For this exercise, reproduce the entries below exactly, but only from the line containing "(451, 129) = (162, 168): white" through the line containing "(464, 127) = (313, 145): turquoise", both included.

> INPUT DATA
-- Opening Marker --

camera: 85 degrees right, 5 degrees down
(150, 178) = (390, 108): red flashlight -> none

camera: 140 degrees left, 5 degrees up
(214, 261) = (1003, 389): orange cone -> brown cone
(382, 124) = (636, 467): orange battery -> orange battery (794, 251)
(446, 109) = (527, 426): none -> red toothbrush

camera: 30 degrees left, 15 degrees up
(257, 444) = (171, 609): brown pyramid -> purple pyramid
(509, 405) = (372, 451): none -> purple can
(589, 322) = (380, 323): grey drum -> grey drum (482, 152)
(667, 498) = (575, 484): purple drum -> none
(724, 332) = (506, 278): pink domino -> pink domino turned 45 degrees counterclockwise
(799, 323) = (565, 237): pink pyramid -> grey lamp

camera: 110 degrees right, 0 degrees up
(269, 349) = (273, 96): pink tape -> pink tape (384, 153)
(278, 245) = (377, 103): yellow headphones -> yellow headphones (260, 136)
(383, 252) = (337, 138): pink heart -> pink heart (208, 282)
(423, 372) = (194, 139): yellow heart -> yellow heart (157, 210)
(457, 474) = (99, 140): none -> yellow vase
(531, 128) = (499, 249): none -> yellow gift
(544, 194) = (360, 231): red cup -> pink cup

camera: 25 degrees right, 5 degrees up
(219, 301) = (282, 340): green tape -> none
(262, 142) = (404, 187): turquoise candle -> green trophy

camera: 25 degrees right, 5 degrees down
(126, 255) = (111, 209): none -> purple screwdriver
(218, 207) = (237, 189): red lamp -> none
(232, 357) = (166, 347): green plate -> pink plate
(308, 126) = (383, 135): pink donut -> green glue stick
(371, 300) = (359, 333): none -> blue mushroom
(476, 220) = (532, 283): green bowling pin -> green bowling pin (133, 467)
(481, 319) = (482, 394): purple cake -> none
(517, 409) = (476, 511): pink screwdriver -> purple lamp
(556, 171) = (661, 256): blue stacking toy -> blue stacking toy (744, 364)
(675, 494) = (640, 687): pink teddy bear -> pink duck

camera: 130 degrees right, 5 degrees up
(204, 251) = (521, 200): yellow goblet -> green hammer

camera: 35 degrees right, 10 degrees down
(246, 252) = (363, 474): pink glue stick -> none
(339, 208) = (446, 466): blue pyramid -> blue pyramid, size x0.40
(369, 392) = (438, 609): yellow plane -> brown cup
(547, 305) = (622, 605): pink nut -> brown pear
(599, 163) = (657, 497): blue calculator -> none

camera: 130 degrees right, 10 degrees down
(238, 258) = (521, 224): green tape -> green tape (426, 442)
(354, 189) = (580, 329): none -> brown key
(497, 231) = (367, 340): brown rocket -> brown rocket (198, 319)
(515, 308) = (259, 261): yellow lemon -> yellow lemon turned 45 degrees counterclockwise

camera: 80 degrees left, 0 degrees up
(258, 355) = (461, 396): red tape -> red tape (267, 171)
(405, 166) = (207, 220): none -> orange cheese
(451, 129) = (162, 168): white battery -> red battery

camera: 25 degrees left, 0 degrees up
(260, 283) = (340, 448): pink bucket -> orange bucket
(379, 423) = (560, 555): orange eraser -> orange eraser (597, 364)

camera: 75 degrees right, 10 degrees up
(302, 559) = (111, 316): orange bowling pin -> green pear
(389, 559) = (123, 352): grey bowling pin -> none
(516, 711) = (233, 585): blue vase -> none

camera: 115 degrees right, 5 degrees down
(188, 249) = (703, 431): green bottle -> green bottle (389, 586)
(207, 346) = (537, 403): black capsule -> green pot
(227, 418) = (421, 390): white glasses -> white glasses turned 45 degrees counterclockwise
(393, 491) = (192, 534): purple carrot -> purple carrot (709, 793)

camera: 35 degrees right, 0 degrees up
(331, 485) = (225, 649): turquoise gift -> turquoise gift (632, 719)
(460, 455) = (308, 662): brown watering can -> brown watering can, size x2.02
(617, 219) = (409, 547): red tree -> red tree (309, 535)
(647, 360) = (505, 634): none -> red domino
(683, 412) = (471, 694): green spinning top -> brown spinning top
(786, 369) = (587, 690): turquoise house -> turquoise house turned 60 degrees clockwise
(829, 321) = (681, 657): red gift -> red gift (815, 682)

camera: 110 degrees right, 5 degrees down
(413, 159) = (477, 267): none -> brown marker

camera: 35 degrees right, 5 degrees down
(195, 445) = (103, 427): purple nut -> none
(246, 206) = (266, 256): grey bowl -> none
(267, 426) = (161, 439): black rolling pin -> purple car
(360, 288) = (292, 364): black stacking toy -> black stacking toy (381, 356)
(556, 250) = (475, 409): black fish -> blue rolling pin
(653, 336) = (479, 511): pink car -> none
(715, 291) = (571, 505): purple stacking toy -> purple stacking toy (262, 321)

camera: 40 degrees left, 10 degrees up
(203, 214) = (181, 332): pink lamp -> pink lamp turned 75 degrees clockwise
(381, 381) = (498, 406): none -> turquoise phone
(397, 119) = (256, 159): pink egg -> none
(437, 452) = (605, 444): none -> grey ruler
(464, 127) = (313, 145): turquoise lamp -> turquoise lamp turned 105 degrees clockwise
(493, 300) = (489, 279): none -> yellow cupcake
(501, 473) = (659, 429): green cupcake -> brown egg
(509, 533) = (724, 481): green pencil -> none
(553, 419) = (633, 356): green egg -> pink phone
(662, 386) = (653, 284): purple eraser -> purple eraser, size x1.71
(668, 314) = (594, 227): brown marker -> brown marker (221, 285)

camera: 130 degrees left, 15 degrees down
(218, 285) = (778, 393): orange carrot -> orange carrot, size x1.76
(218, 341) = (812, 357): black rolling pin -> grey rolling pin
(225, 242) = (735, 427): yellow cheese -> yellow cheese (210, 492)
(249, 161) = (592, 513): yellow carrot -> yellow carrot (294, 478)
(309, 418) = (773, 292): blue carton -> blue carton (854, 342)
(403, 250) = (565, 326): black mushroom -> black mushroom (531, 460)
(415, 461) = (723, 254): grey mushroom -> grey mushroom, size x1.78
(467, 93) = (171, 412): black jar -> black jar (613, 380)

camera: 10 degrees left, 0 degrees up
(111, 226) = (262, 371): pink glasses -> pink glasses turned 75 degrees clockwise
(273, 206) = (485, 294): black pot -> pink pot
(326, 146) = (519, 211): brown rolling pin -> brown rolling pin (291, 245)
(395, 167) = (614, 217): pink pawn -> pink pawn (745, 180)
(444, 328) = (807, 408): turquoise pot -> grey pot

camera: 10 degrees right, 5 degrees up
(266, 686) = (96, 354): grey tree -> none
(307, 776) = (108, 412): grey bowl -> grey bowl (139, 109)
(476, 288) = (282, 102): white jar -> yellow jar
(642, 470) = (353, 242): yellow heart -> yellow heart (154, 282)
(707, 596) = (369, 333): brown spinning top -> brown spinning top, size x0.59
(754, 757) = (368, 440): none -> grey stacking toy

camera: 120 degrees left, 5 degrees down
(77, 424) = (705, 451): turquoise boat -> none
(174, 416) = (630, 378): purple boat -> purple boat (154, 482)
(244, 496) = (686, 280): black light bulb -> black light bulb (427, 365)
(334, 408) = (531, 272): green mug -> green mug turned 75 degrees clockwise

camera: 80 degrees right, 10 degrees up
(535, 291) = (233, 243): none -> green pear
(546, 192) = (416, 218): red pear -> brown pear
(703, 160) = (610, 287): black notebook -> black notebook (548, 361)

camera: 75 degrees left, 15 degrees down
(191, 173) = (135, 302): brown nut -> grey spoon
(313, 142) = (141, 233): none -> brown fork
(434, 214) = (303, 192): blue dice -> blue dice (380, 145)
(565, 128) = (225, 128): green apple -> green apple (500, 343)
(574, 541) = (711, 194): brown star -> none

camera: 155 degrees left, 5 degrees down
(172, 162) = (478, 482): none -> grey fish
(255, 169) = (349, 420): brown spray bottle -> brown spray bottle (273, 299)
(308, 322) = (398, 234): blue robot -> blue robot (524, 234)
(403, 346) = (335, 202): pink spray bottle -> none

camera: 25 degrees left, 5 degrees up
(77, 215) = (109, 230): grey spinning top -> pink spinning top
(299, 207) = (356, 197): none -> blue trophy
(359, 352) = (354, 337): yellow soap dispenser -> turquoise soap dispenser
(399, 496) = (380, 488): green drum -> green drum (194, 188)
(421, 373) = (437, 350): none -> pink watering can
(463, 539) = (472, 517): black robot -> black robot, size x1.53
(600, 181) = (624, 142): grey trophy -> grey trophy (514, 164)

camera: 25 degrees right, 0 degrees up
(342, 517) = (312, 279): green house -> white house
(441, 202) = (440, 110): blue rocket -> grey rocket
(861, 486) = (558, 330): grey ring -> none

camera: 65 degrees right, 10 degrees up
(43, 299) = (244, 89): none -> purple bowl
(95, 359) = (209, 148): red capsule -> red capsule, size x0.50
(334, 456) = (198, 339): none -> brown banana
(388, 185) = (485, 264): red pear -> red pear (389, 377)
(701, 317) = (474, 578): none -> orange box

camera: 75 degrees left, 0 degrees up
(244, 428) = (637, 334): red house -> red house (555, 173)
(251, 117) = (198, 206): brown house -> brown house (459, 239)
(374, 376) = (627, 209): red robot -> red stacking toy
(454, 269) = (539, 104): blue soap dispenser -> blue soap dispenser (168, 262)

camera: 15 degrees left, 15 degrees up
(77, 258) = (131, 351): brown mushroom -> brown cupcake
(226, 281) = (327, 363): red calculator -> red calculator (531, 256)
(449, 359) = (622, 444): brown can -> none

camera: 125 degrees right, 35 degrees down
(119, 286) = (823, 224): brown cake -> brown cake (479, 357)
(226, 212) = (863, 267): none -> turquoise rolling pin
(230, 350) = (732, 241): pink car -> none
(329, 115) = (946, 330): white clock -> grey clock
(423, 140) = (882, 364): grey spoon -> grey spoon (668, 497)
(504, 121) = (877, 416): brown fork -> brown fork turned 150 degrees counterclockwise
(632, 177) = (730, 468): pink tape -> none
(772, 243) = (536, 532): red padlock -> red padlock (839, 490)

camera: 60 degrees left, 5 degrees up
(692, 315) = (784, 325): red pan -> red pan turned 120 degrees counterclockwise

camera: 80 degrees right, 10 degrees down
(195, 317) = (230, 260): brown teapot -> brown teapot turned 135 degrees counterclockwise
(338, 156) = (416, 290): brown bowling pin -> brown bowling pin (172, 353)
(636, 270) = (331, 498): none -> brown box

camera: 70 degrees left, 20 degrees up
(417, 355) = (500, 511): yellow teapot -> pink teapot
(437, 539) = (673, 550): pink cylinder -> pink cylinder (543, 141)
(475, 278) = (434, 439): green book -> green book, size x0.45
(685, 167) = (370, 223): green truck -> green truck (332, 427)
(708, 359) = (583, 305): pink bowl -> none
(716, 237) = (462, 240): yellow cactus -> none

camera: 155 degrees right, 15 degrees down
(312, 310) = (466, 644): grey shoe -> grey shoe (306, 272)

-- Closing Marker --

> RESULT FOR THIS TASK
(451, 129) = (162, 168): white battery -> red battery

camera: 25 degrees left, 0 degrees up
(260, 283) = (340, 448): pink bucket -> orange bucket
(379, 423) = (560, 555): orange eraser -> orange eraser (597, 364)

camera: 75 degrees right, 10 degrees up
(302, 559) = (111, 316): orange bowling pin -> green pear
(389, 559) = (123, 352): grey bowling pin -> none
(516, 711) = (233, 585): blue vase -> none

camera: 115 degrees right, 5 degrees down
(188, 249) = (703, 431): green bottle -> green bottle (389, 586)
(207, 346) = (537, 403): black capsule -> green pot
(227, 418) = (421, 390): white glasses -> white glasses turned 45 degrees counterclockwise
(393, 491) = (192, 534): purple carrot -> purple carrot (709, 793)

camera: 35 degrees right, 0 degrees up
(331, 485) = (225, 649): turquoise gift -> turquoise gift (632, 719)
(460, 455) = (308, 662): brown watering can -> brown watering can, size x2.02
(617, 219) = (409, 547): red tree -> red tree (309, 535)
(647, 360) = (505, 634): none -> red domino
(683, 412) = (471, 694): green spinning top -> brown spinning top
(786, 369) = (587, 690): turquoise house -> turquoise house turned 60 degrees clockwise
(829, 321) = (681, 657): red gift -> red gift (815, 682)

camera: 110 degrees right, 5 degrees down
(413, 159) = (477, 267): none -> brown marker

camera: 35 degrees right, 5 degrees down
(195, 445) = (103, 427): purple nut -> none
(246, 206) = (266, 256): grey bowl -> none
(267, 426) = (161, 439): black rolling pin -> purple car
(360, 288) = (292, 364): black stacking toy -> black stacking toy (381, 356)
(556, 250) = (475, 409): black fish -> blue rolling pin
(653, 336) = (479, 511): pink car -> none
(715, 291) = (571, 505): purple stacking toy -> purple stacking toy (262, 321)

camera: 40 degrees left, 10 degrees up
(203, 214) = (181, 332): pink lamp -> pink lamp turned 75 degrees clockwise
(381, 381) = (498, 406): none -> turquoise phone
(397, 119) = (256, 159): pink egg -> none
(437, 452) = (605, 444): none -> grey ruler
(464, 127) = (313, 145): turquoise lamp -> turquoise lamp turned 105 degrees clockwise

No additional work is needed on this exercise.